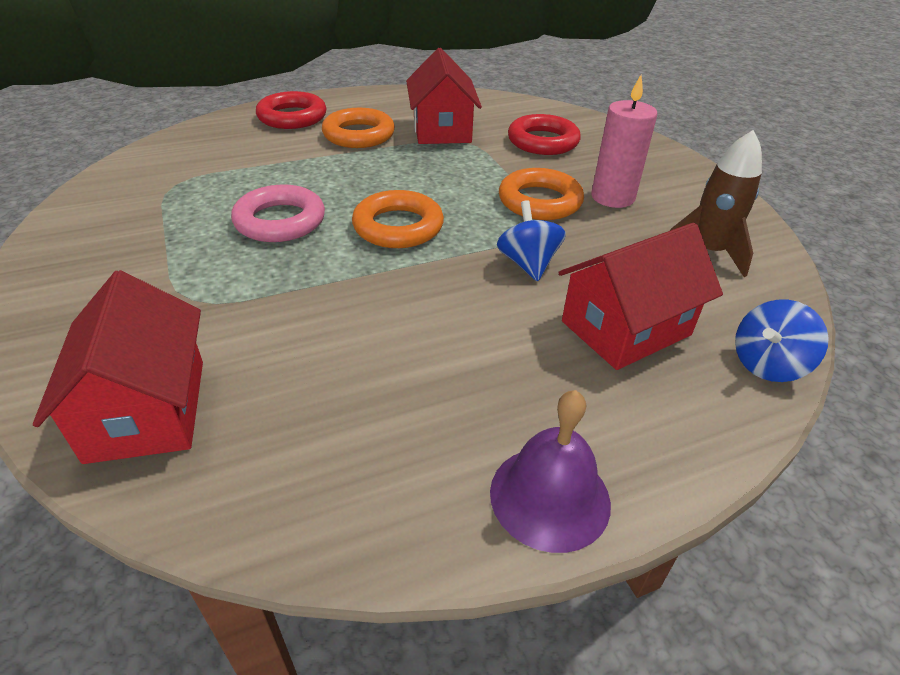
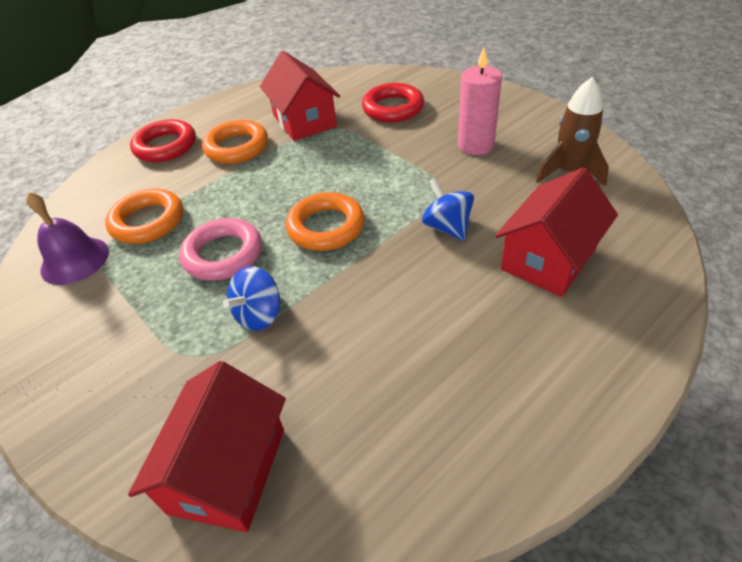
camera: 15 degrees left, 5 degrees up
(147, 409) = (228, 470): red house -> red house turned 45 degrees clockwise
(539, 201) = (423, 166): orange ring -> orange ring (148, 221)
(550, 496) = (573, 417): purple bell -> purple bell (75, 260)
(767, 364) = (657, 254): blue spinning top -> blue spinning top (259, 315)

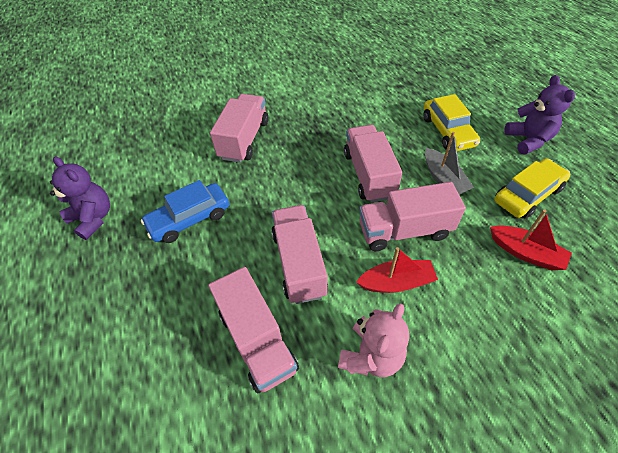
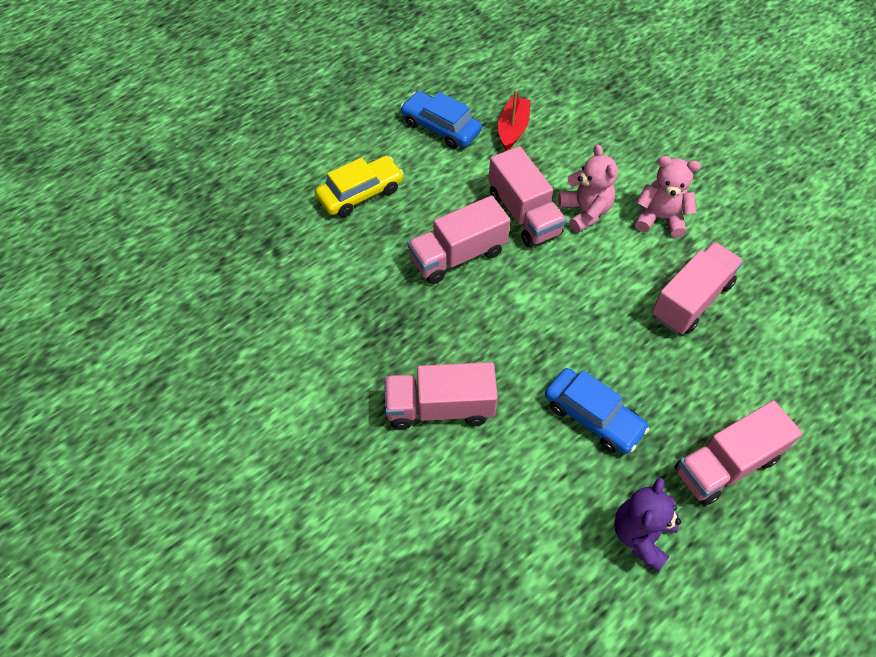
camera: 110 degrees left, 5 degrees up
(299, 263) = (600, 290): pink truck -> pink truck (726, 464)
(396, 282) = (585, 212): red boat -> pink teddy bear
(443, 179) = (441, 190): grey boat -> none
(527, 195) = (440, 127): yellow car -> blue car
(528, 140) = (357, 126): purple teddy bear -> none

##############################

## Exercise details:
Look through the entries above; find each line with the word "none" and copy it.

## Final answer:
(443, 179) = (441, 190): grey boat -> none
(528, 140) = (357, 126): purple teddy bear -> none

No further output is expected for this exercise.